* **EXERCISE GOAL**: Collect each line in the records below that contains the word "right".

** start of RECORDS SUPPLIED **

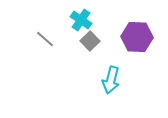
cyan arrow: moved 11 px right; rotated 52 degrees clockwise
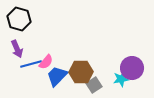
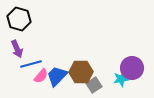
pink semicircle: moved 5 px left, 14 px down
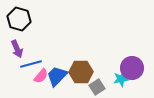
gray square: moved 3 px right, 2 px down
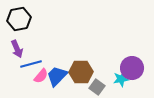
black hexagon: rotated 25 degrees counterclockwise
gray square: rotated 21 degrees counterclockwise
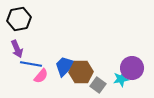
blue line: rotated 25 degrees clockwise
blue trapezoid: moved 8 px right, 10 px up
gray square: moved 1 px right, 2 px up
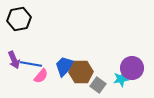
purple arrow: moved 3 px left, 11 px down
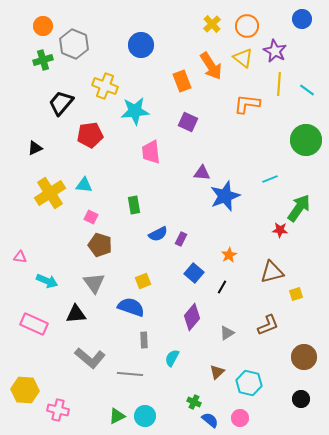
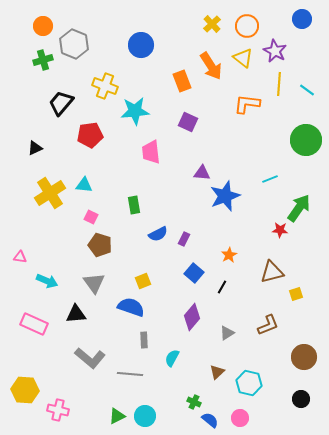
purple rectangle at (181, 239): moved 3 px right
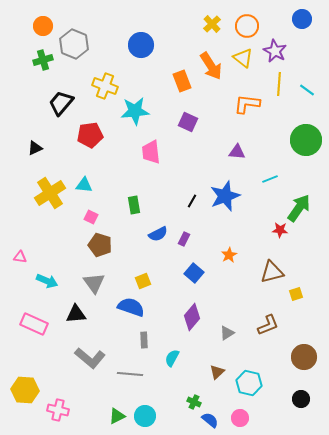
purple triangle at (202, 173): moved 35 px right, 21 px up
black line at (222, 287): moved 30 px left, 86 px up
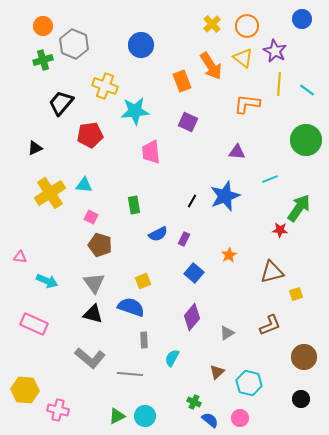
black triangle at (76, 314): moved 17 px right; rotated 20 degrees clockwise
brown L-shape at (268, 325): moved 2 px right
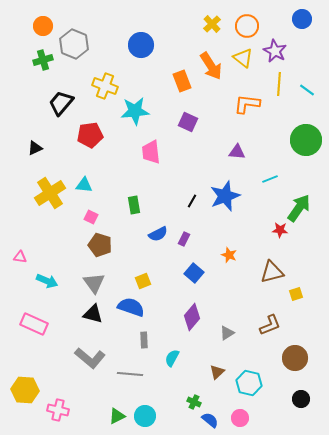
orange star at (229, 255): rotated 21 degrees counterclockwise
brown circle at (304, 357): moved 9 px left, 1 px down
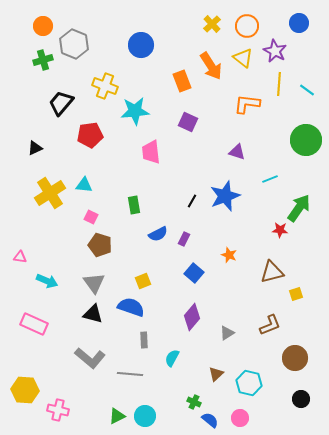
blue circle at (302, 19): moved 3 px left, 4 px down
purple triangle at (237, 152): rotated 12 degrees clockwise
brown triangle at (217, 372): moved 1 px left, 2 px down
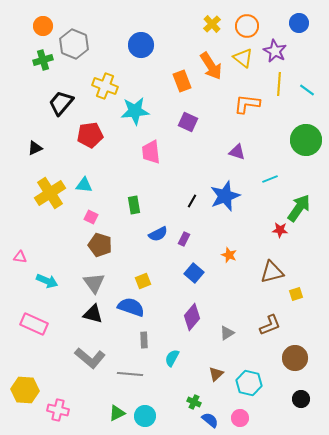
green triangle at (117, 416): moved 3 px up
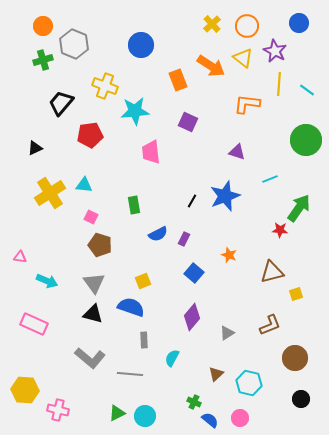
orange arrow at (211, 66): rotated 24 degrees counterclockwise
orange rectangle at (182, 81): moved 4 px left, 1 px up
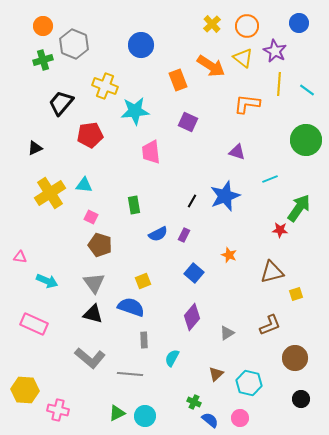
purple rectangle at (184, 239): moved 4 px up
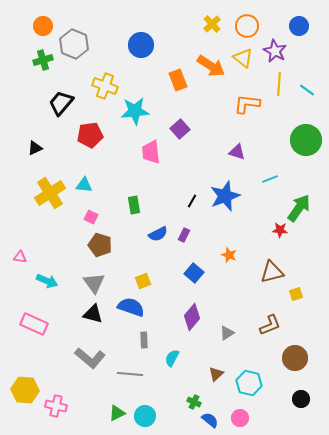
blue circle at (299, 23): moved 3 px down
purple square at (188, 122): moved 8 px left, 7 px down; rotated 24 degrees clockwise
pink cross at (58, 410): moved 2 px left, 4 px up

** end of RECORDS SUPPLIED **
** start of RECORDS SUPPLIED **

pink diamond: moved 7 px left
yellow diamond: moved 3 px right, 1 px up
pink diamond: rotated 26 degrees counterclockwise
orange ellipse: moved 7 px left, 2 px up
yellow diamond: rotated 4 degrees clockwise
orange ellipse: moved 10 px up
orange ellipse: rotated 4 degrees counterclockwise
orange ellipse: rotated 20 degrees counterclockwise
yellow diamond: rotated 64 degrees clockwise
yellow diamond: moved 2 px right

** end of RECORDS SUPPLIED **

* **WORKED ANSWER**:
cyan arrow: moved 11 px right; rotated 52 degrees clockwise
gray square: moved 3 px right, 2 px down
blue trapezoid: moved 8 px right, 10 px up
gray square: moved 1 px right, 2 px up
purple rectangle at (181, 239): moved 3 px right
purple triangle at (202, 173): moved 35 px right, 21 px up
black triangle at (76, 314): moved 17 px right; rotated 20 degrees clockwise
brown L-shape at (268, 325): moved 2 px right
yellow diamond: moved 3 px right, 1 px up
yellow diamond: moved 2 px right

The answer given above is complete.